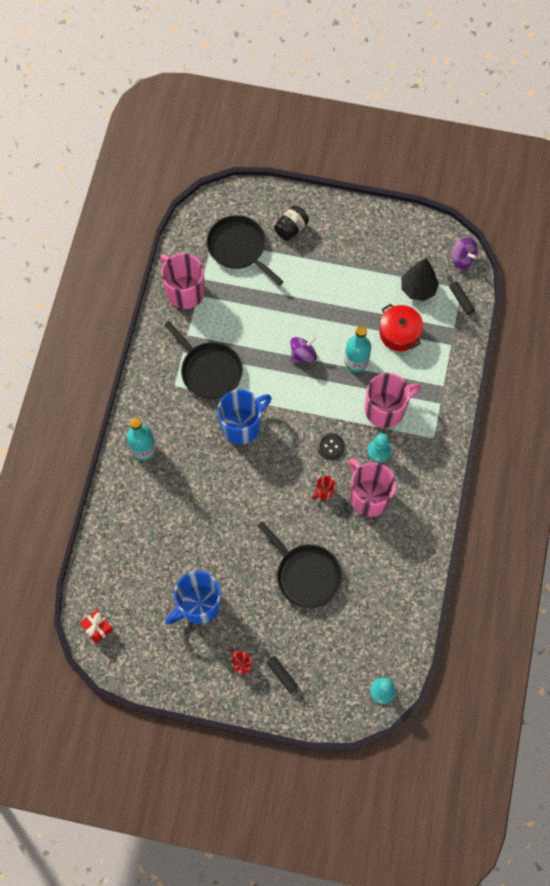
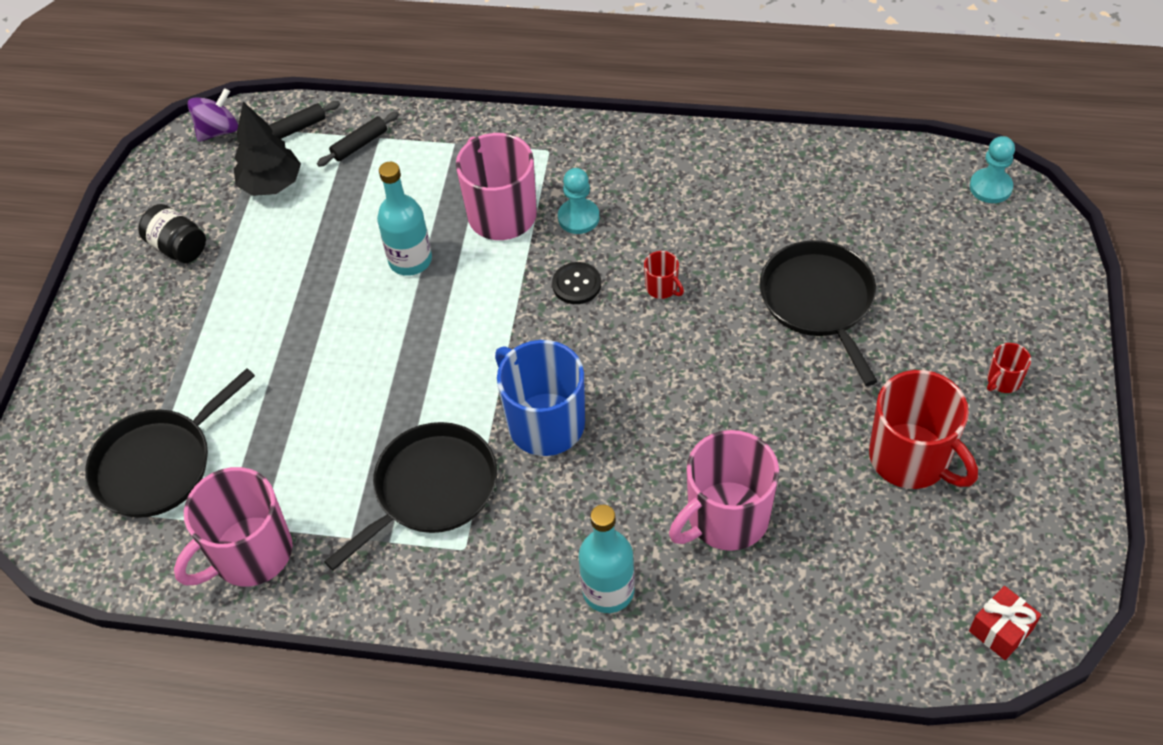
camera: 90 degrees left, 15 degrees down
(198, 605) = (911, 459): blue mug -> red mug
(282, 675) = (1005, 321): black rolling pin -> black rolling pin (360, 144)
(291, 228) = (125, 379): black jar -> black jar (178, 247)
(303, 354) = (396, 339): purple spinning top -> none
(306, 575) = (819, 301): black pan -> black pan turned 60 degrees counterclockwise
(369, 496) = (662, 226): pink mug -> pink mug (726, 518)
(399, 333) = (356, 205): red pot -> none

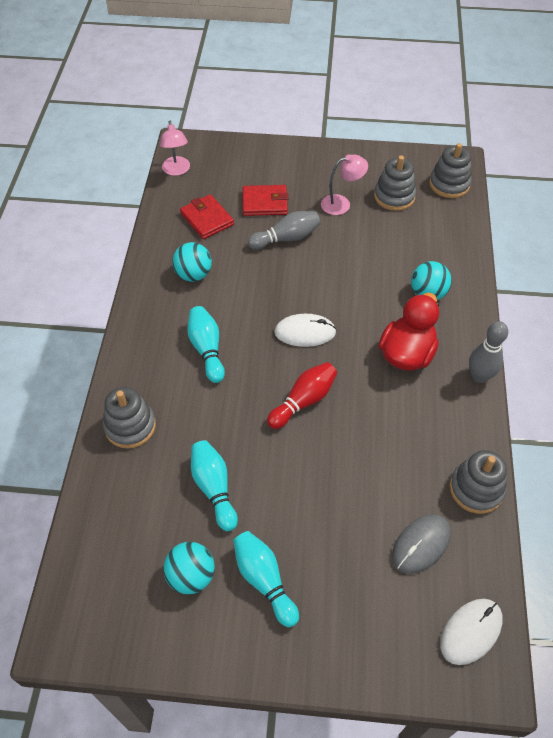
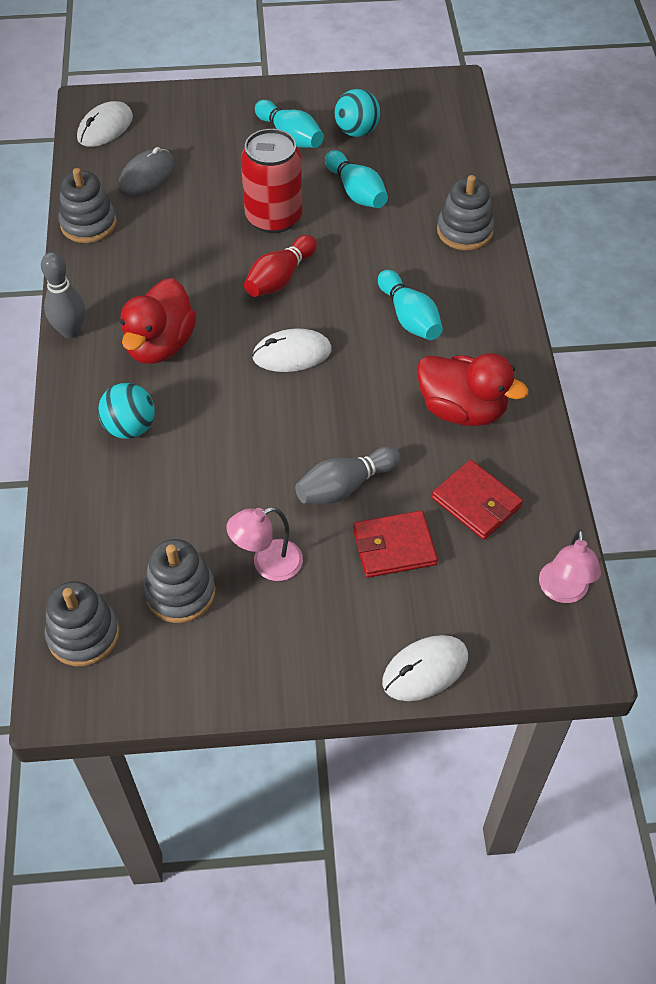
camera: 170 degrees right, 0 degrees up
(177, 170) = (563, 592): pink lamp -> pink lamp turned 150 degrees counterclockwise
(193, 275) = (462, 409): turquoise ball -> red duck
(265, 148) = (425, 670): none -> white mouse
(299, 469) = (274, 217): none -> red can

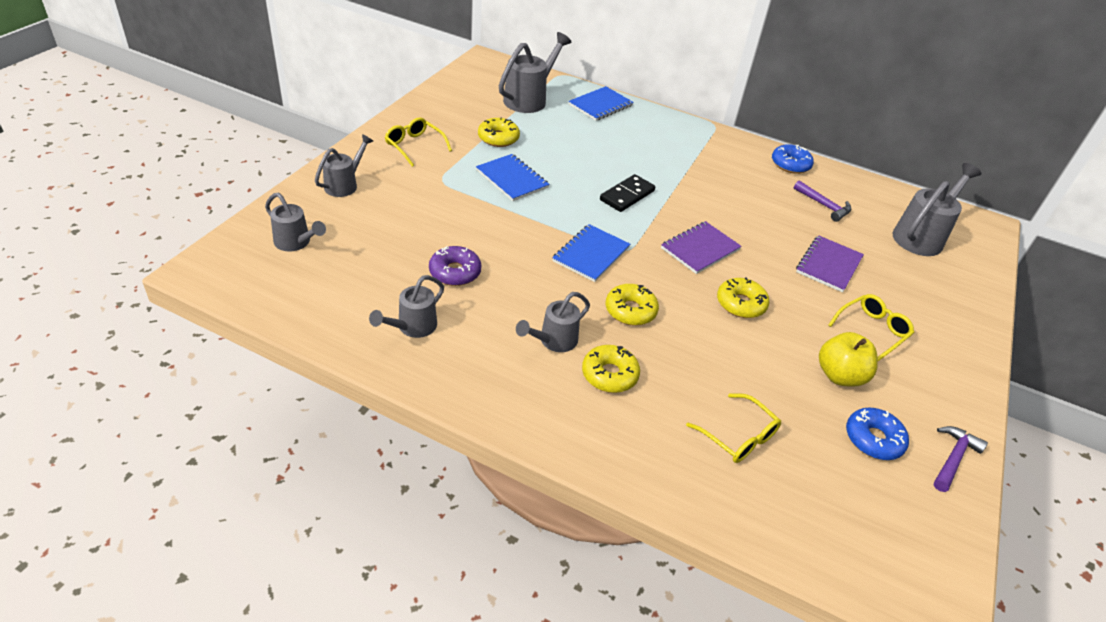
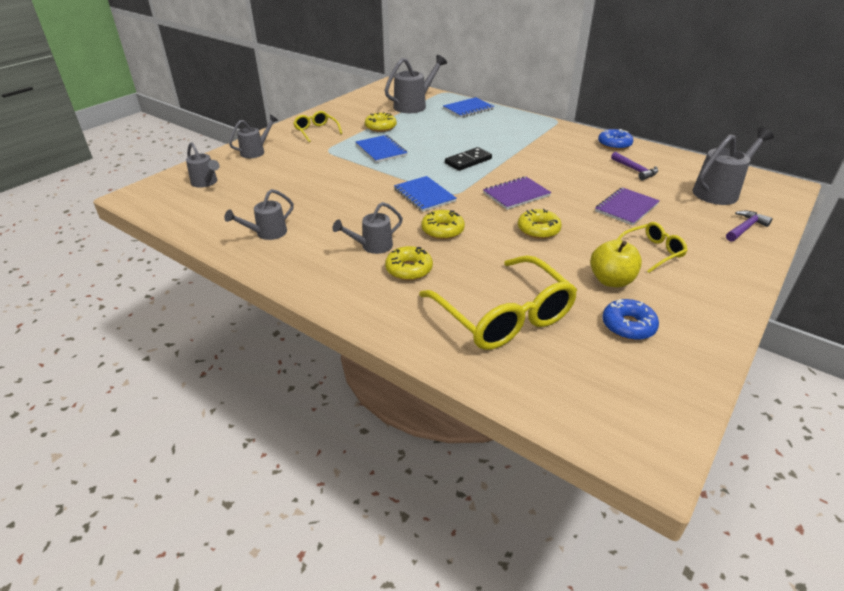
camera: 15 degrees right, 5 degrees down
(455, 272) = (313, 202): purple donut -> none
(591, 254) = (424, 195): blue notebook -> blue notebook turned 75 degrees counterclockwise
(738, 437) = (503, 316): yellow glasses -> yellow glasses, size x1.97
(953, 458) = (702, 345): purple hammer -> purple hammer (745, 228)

AIM OF THE TASK: Write out the full listing verbatim, excluding its pictures.

EXERCISE SOLUTION:
camera: 90 degrees left, 15 degrees down
(198, 605) = (911, 459): blue mug -> red mug
(282, 675) = (1005, 321): black rolling pin -> black rolling pin (360, 144)
(291, 228) = (125, 379): black jar -> black jar (178, 247)
(303, 354) = (396, 339): purple spinning top -> none
(306, 575) = (819, 301): black pan -> black pan turned 60 degrees counterclockwise
(369, 496) = (662, 226): pink mug -> pink mug (726, 518)
(399, 333) = (356, 205): red pot -> none

camera: 170 degrees right, 0 degrees up
(177, 170) = (563, 592): pink lamp -> pink lamp turned 150 degrees counterclockwise
(193, 275) = (462, 409): turquoise ball -> red duck
(265, 148) = (425, 670): none -> white mouse
(299, 469) = (274, 217): none -> red can

camera: 15 degrees right, 5 degrees down
(455, 272) = (313, 202): purple donut -> none
(591, 254) = (424, 195): blue notebook -> blue notebook turned 75 degrees counterclockwise
(738, 437) = (503, 316): yellow glasses -> yellow glasses, size x1.97
(953, 458) = (702, 345): purple hammer -> purple hammer (745, 228)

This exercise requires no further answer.